Segment Open
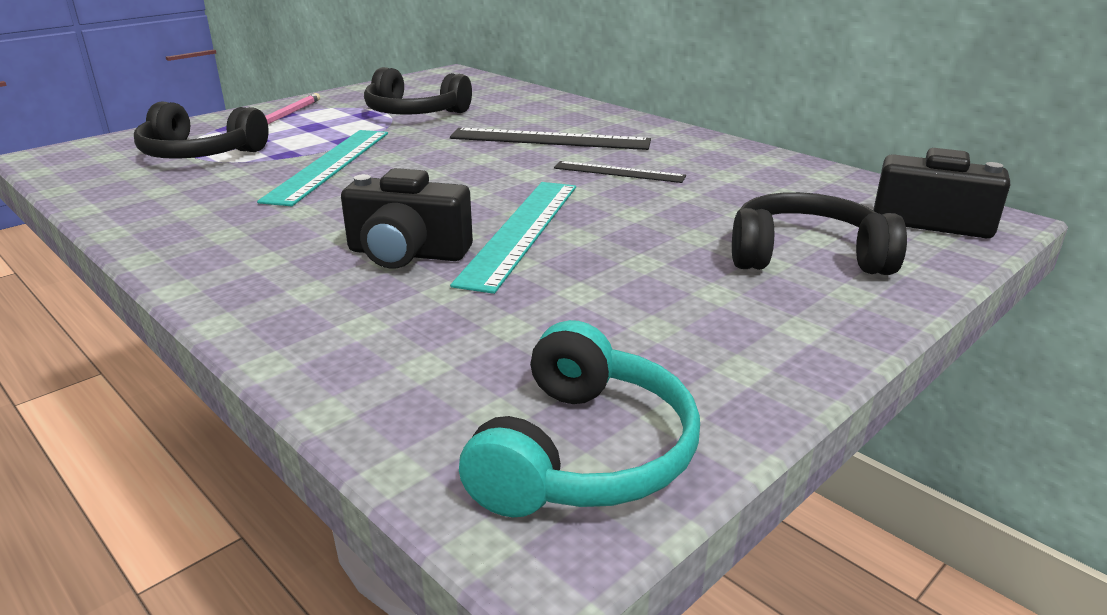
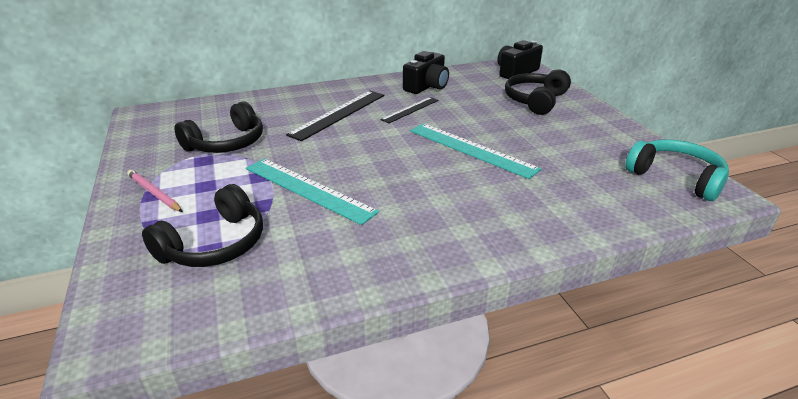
camera: 65 degrees left, 5 degrees up
(407, 253) = (481, 184): black camera -> black camera (427, 86)

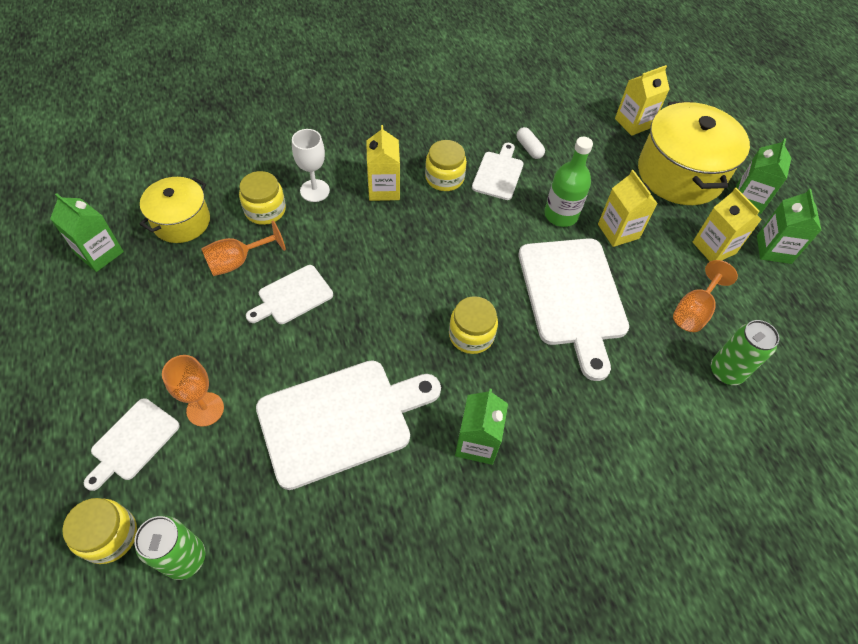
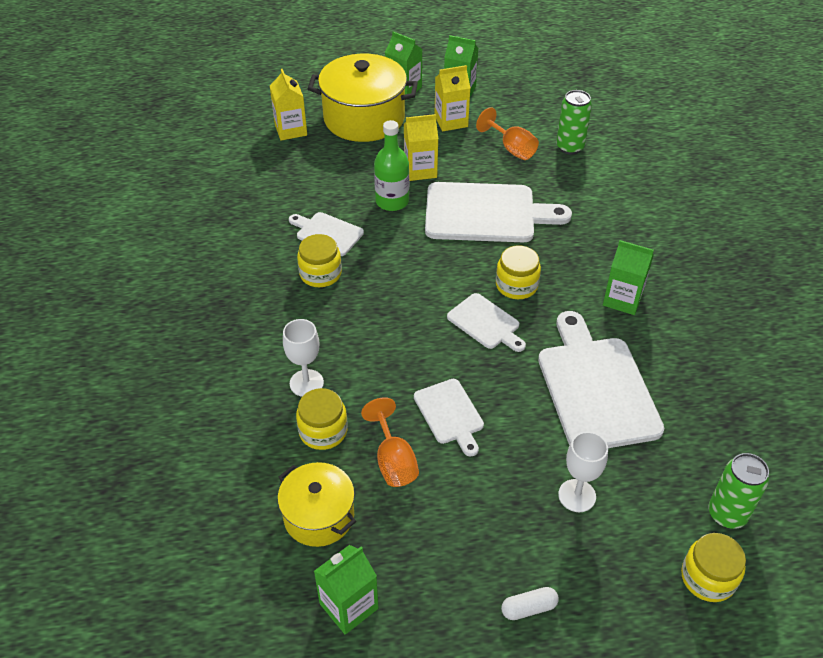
camera: 75 degrees left, 10 degrees down
(132, 442) = (610, 560): white cutting board -> white cutting board (485, 323)
(205, 409) = (577, 495): orange goblet -> white goblet
(384, 189) = (321, 323): yellow carton -> none
(529, 148) = (300, 205): white capsule -> white capsule (528, 608)

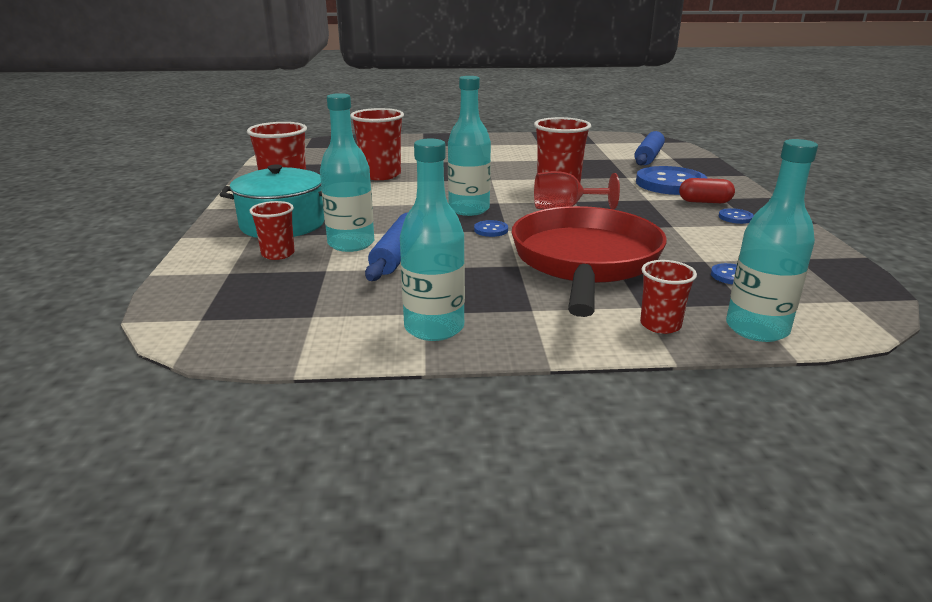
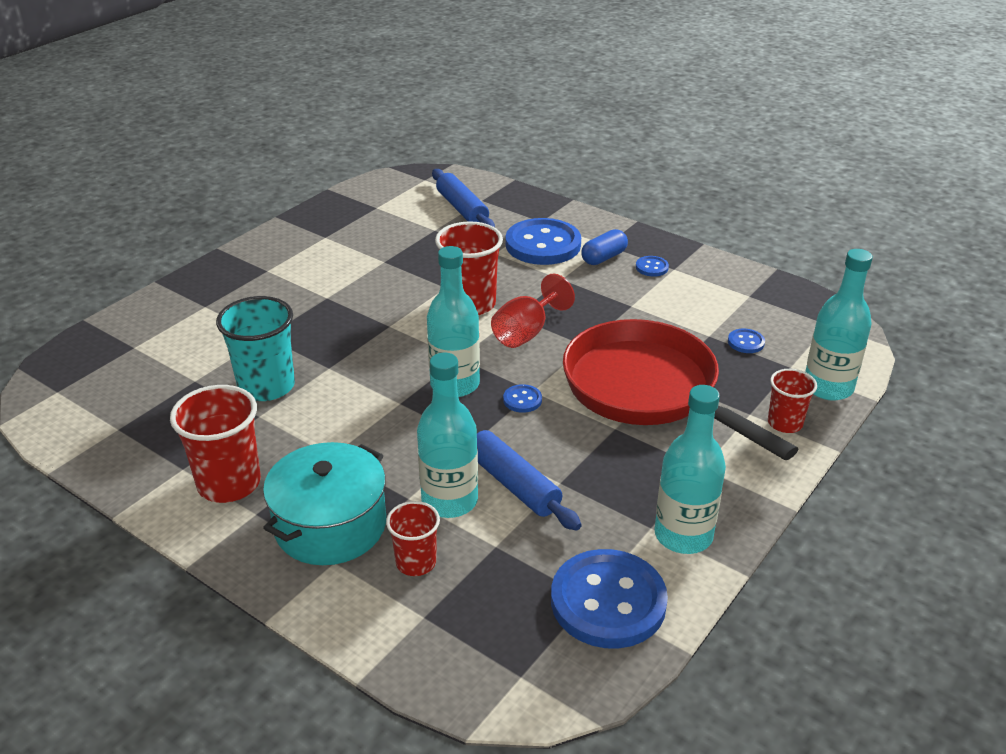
camera: 50 degrees left, 10 degrees up
(315, 324) = (608, 601): none -> blue button
(380, 175) = (266, 386): red cup -> turquoise cup
(704, 202) = (604, 258): red capsule -> blue capsule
Segment Closed
Requirement - Leave out the pictures and return, exactly as written, only the lines from the line with "(529, 148) = (300, 205): white" through the end of the records above.

Output for this task -
(529, 148) = (300, 205): white capsule -> white capsule (528, 608)

camera: 50 degrees left, 10 degrees up
(315, 324) = (608, 601): none -> blue button
(380, 175) = (266, 386): red cup -> turquoise cup
(704, 202) = (604, 258): red capsule -> blue capsule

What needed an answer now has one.